Reproduce only the lines of the listing from the line with "Turnstead (209, 827)" to the line with "fuzzy (540, 1184)", replacing "Tuesday" with "Wednesday" and leaving everything else unchanged.

··· Records supplied ···

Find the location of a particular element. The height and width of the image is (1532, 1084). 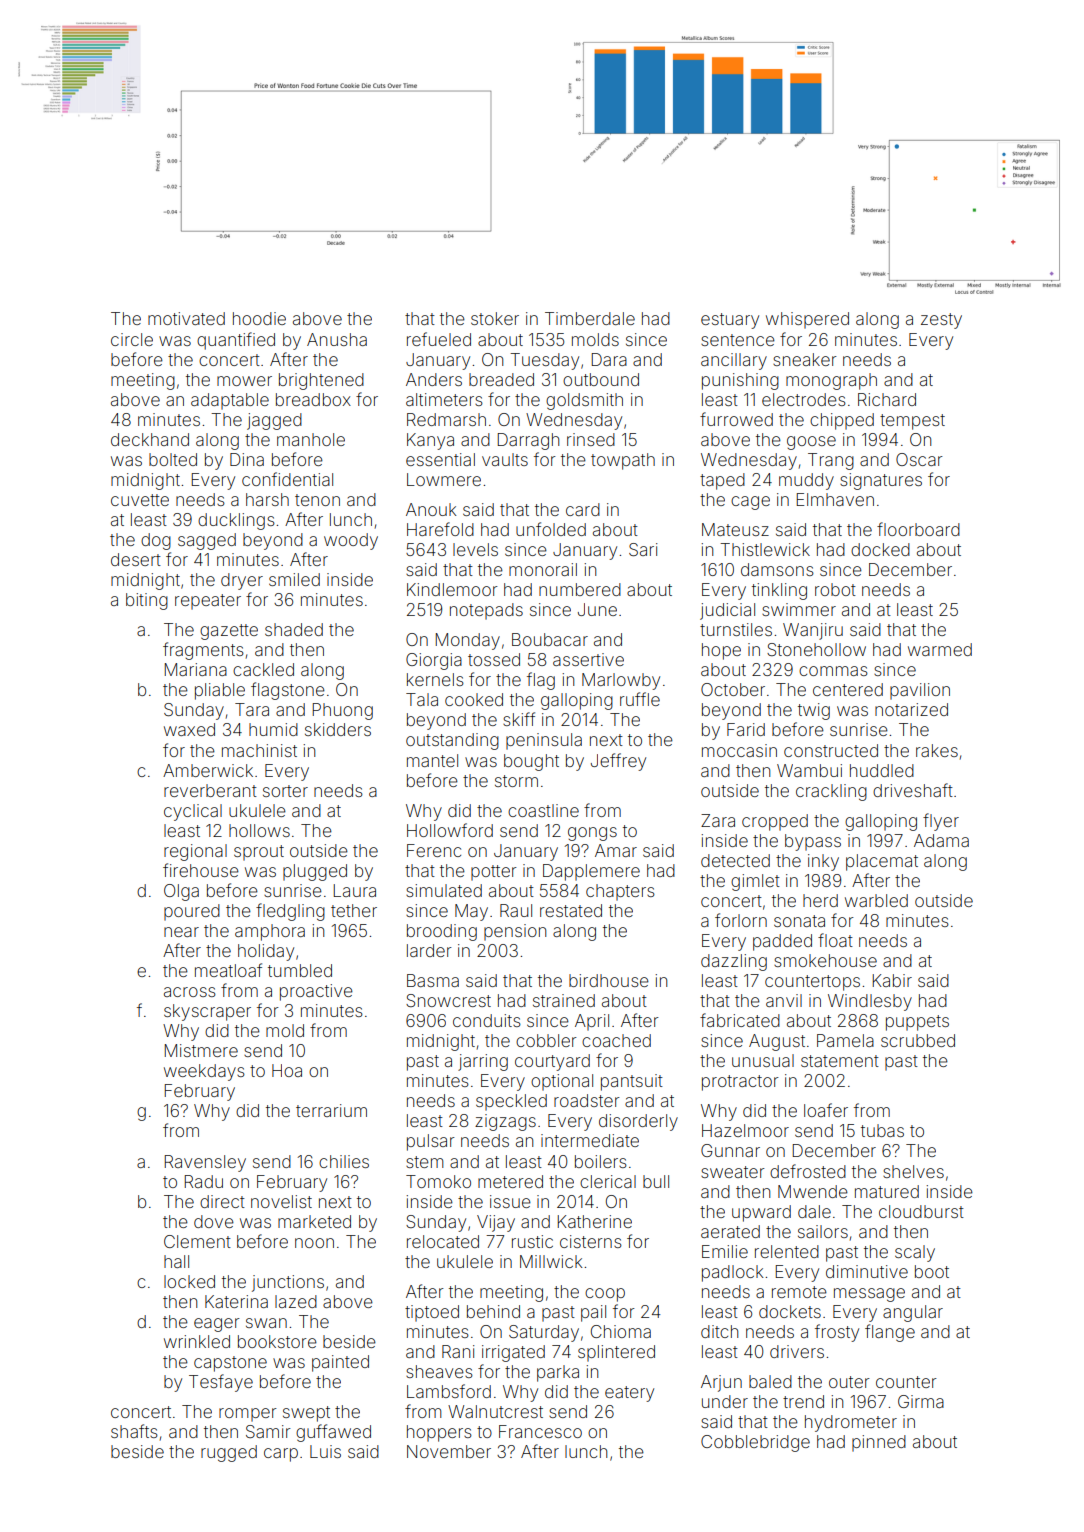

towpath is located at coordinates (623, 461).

···
··· Records supplied ···

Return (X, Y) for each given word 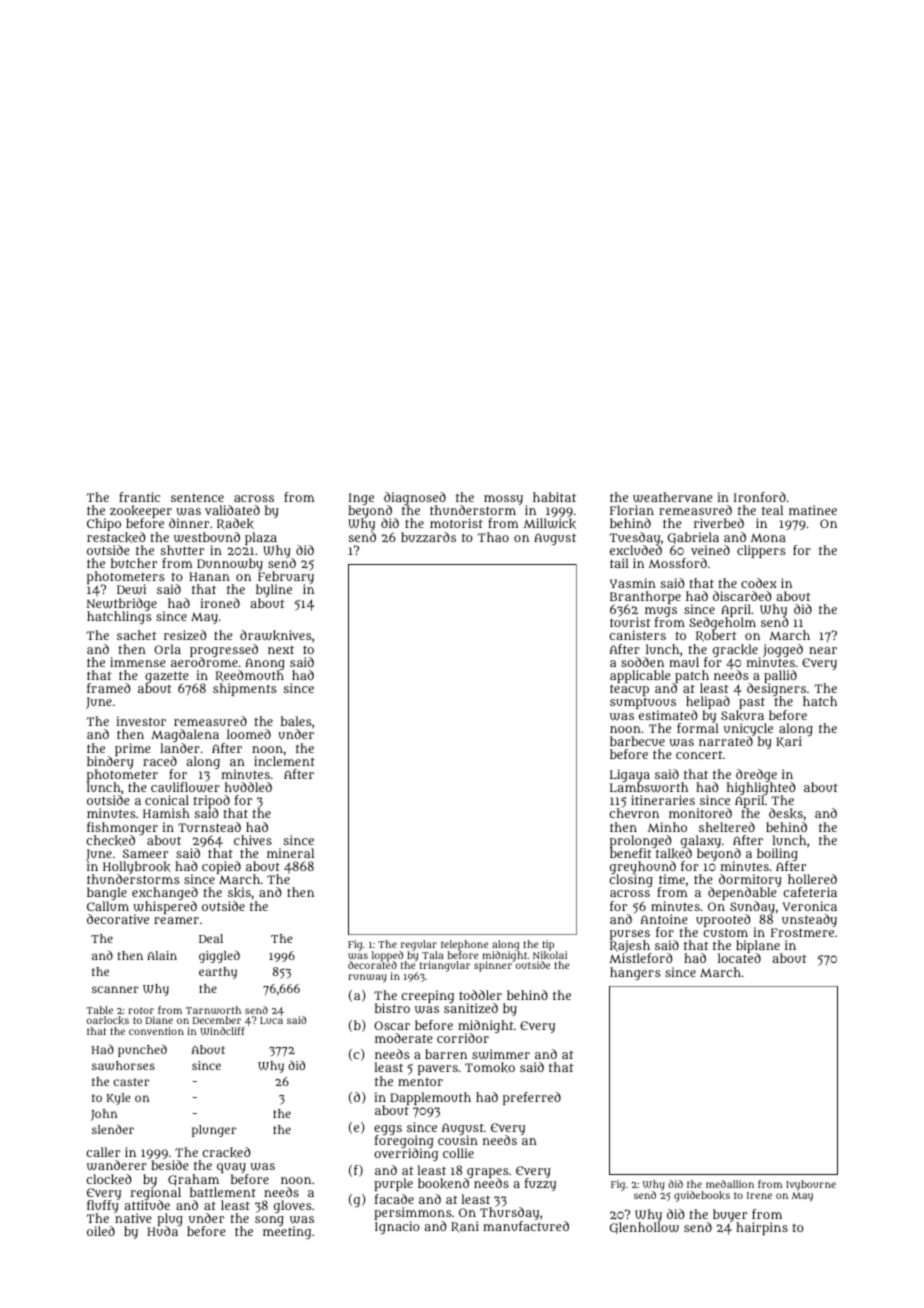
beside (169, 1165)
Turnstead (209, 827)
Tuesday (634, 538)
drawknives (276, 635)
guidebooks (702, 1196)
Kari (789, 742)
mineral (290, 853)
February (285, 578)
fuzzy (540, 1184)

···
··· Records supplied ···

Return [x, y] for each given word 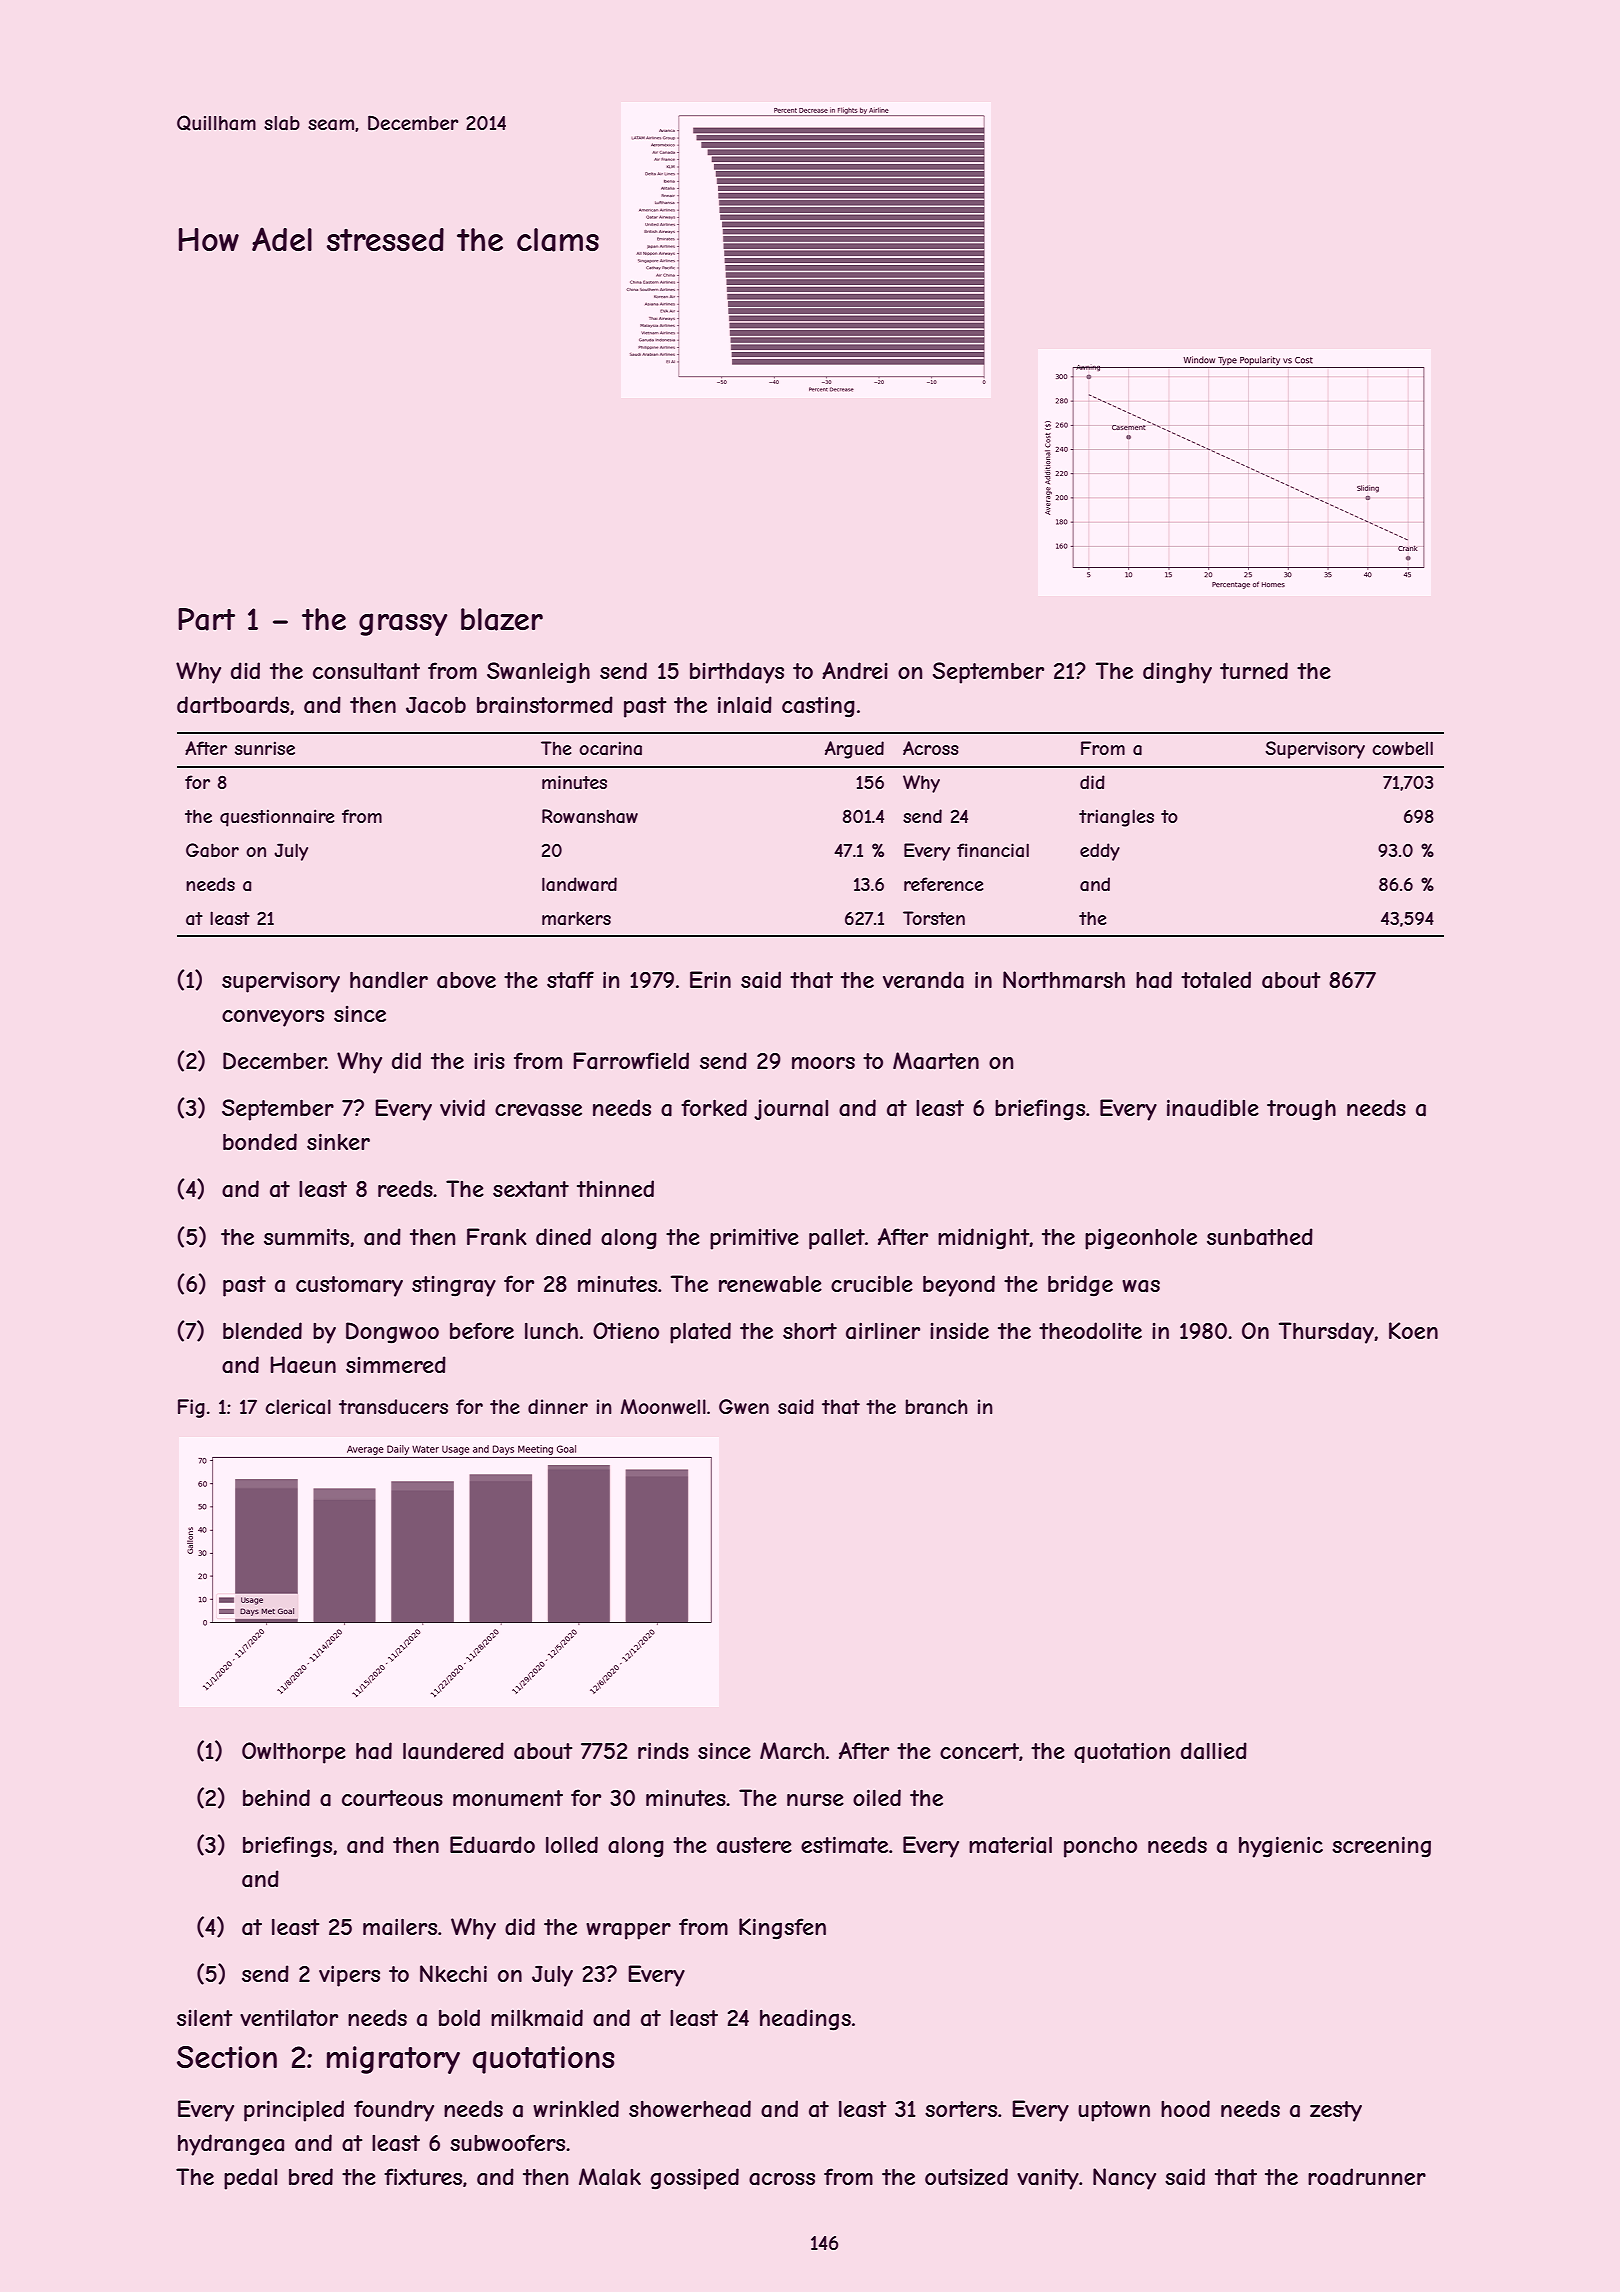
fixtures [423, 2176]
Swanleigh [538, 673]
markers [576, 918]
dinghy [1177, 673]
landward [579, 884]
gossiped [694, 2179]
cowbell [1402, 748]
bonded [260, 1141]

···

### [Response]
Turnstead (209, 827)
Wednesday (634, 538)
drawknives (276, 635)
guidebooks (702, 1196)
Kari (789, 742)
mineral (290, 853)
February (285, 578)
fuzzy (540, 1184)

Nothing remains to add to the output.